** Opening Entries provided block **

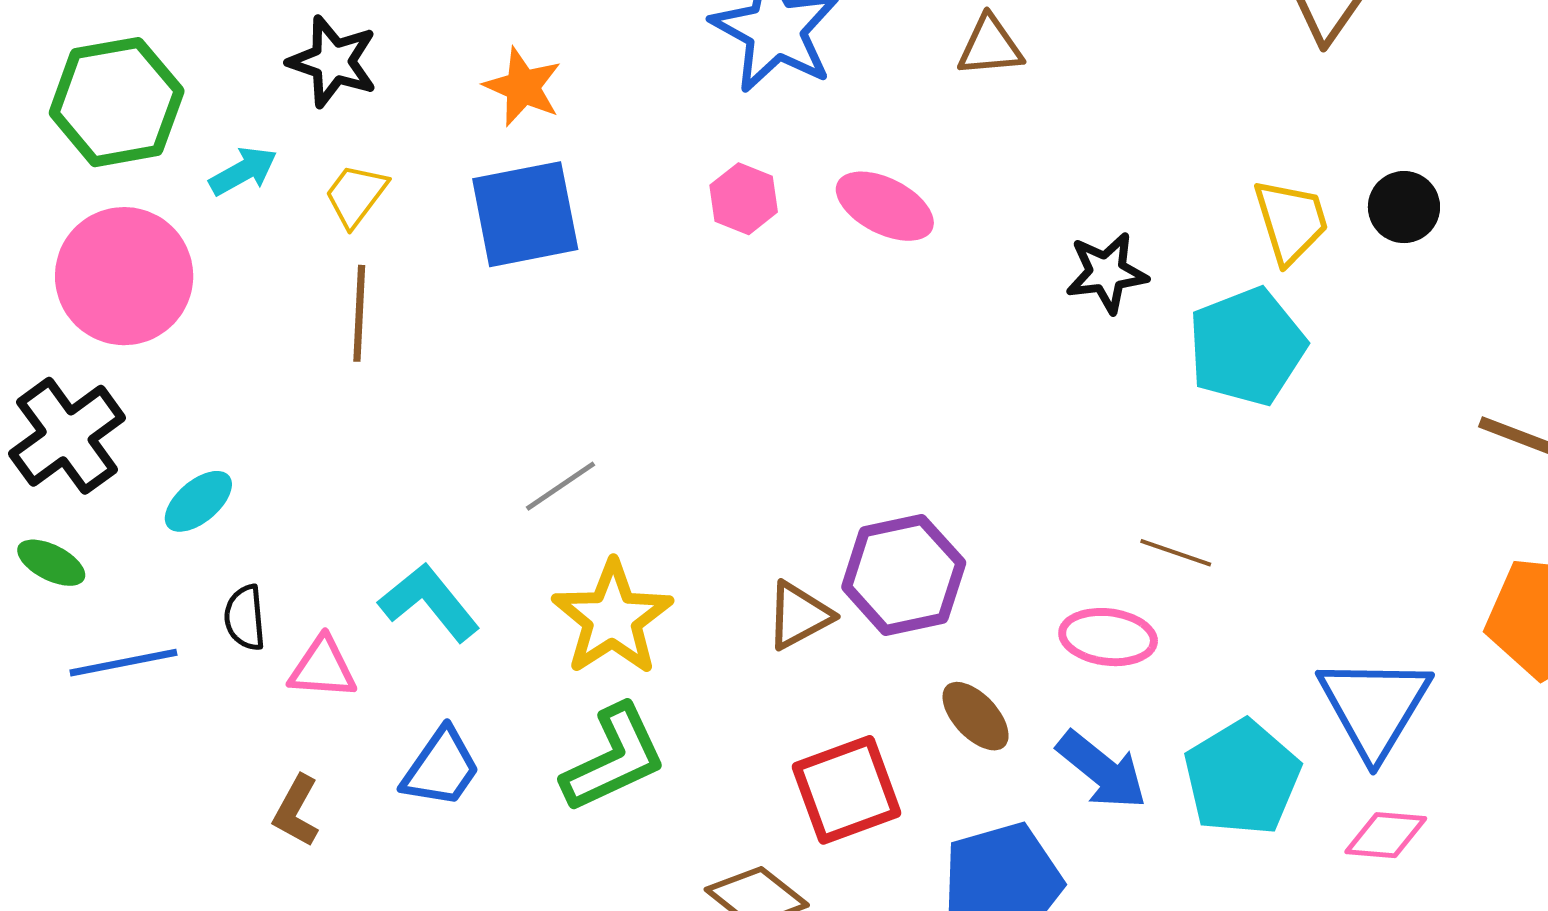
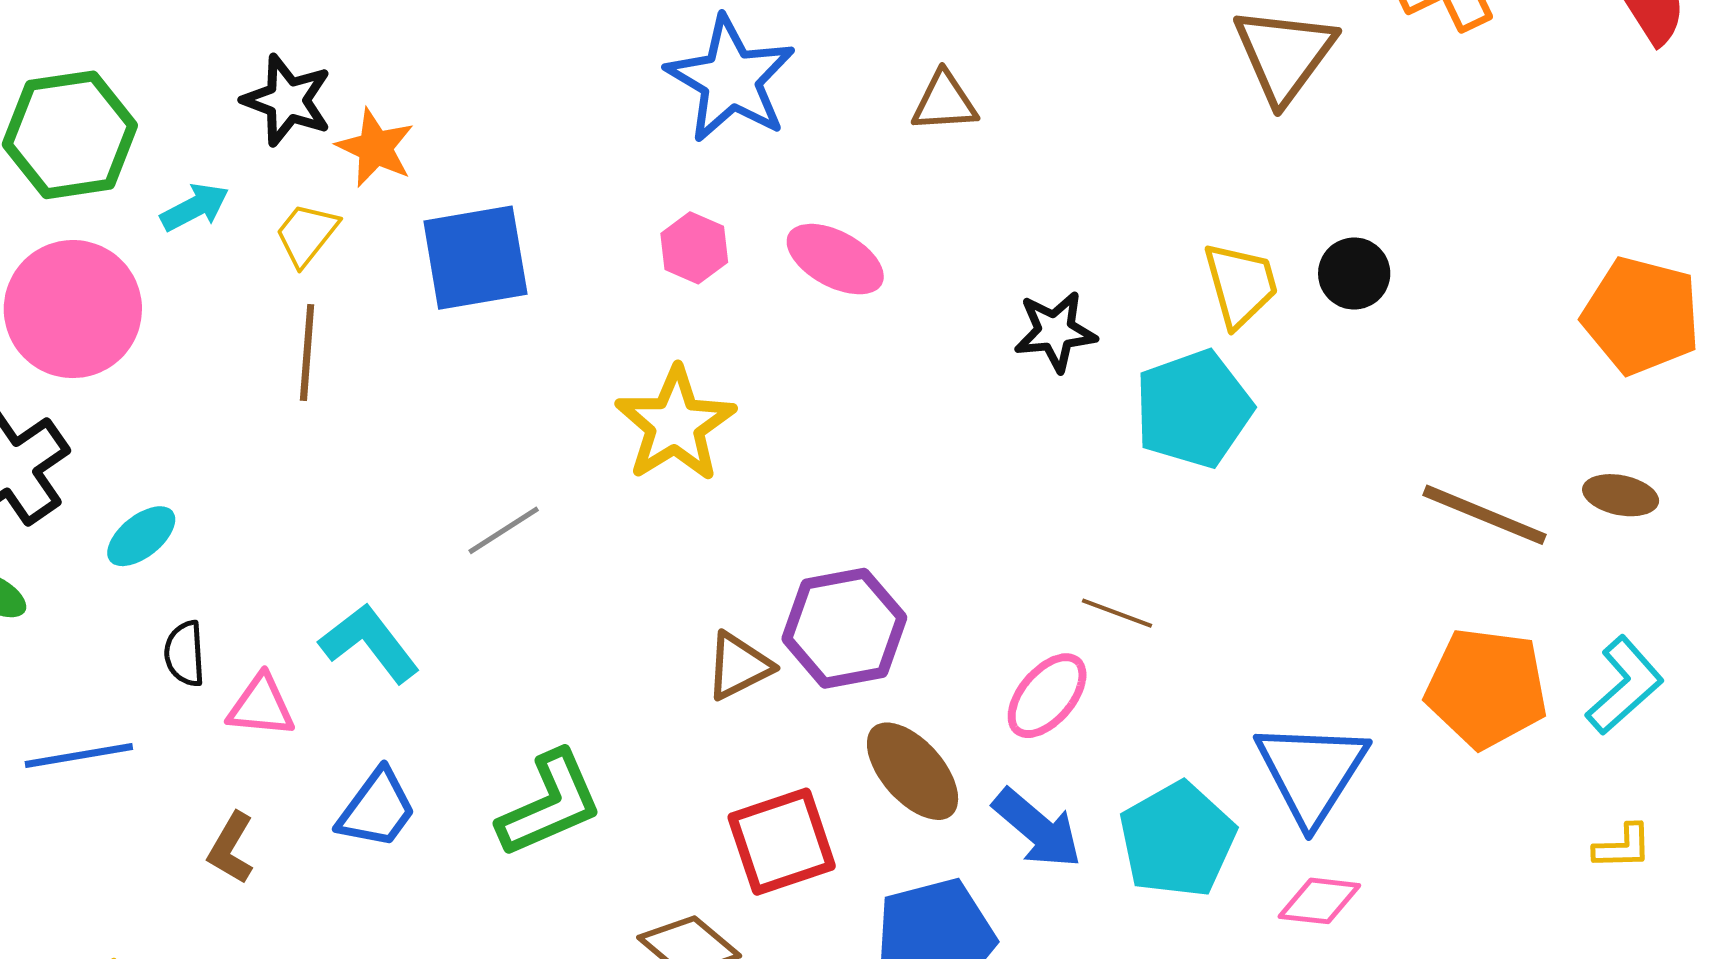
orange star: (523, 87) -> (375, 148), moved
yellow star: (612, 618) -> (675, 424), moved
pink ellipse: (1108, 637) -> (1047, 696), turned -58
blue line: (123, 663) -> (79, 756), moved
brown ellipse: (976, 716) -> (913, 771), size x1.4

** Closing Entries provided block **

▸ **Task instructions**
Could all the data above be given again exactly, leaving out its images?

▸ **Exercise result**
orange star: (523, 87) -> (375, 148), moved
yellow star: (612, 618) -> (675, 424), moved
pink ellipse: (1108, 637) -> (1047, 696), turned -58
blue line: (123, 663) -> (79, 756), moved
brown ellipse: (976, 716) -> (913, 771), size x1.4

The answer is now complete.